Supplied records: Begin
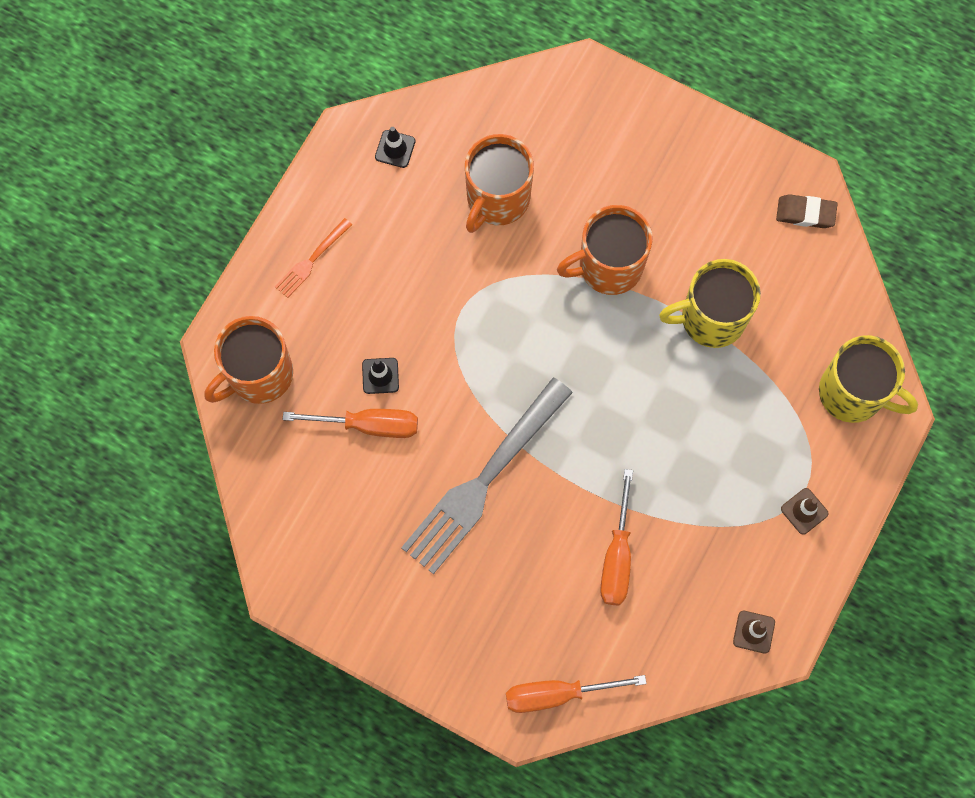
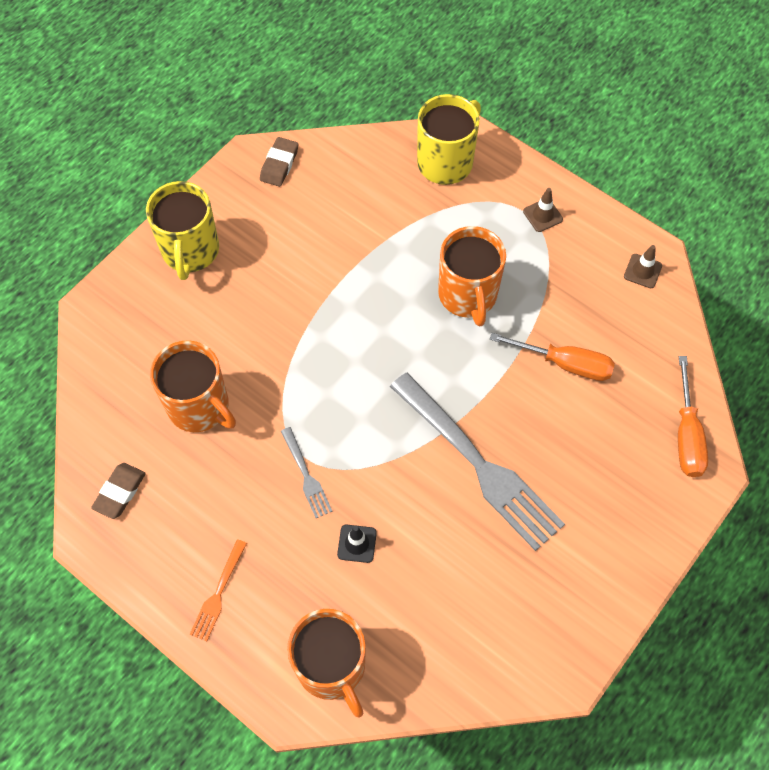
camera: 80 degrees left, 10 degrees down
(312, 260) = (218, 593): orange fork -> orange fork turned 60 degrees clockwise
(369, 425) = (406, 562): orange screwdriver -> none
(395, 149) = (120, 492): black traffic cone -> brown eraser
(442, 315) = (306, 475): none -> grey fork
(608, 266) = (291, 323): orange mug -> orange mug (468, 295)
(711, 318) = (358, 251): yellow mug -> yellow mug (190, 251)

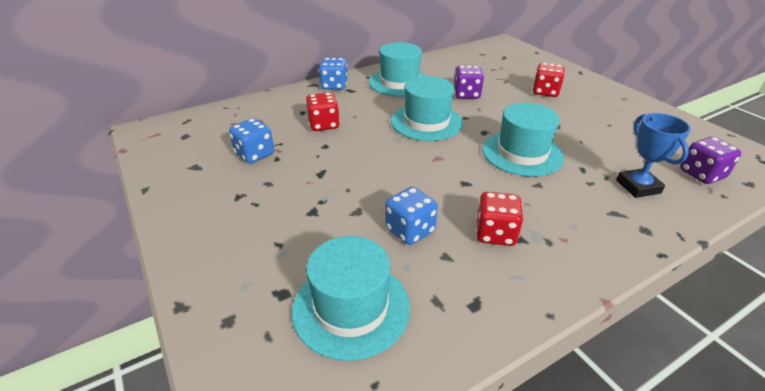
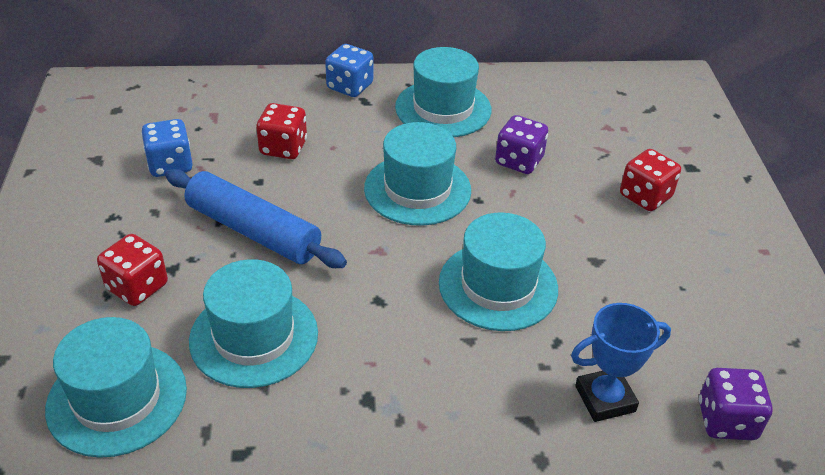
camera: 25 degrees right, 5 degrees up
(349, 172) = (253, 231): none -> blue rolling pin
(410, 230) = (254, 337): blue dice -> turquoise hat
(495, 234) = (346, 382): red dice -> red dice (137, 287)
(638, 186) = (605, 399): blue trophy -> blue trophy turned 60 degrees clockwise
Supplied records: End
■ **Exercise instructions**: Restate each line of the material word for word, skipping any picture.

■ **Result of the task**:
camera: 80 degrees left, 10 degrees down
(312, 260) = (218, 593): orange fork -> orange fork turned 60 degrees clockwise
(369, 425) = (406, 562): orange screwdriver -> none
(395, 149) = (120, 492): black traffic cone -> brown eraser
(442, 315) = (306, 475): none -> grey fork
(608, 266) = (291, 323): orange mug -> orange mug (468, 295)
(711, 318) = (358, 251): yellow mug -> yellow mug (190, 251)

camera: 25 degrees right, 5 degrees up
(349, 172) = (253, 231): none -> blue rolling pin
(410, 230) = (254, 337): blue dice -> turquoise hat
(495, 234) = (346, 382): red dice -> red dice (137, 287)
(638, 186) = (605, 399): blue trophy -> blue trophy turned 60 degrees clockwise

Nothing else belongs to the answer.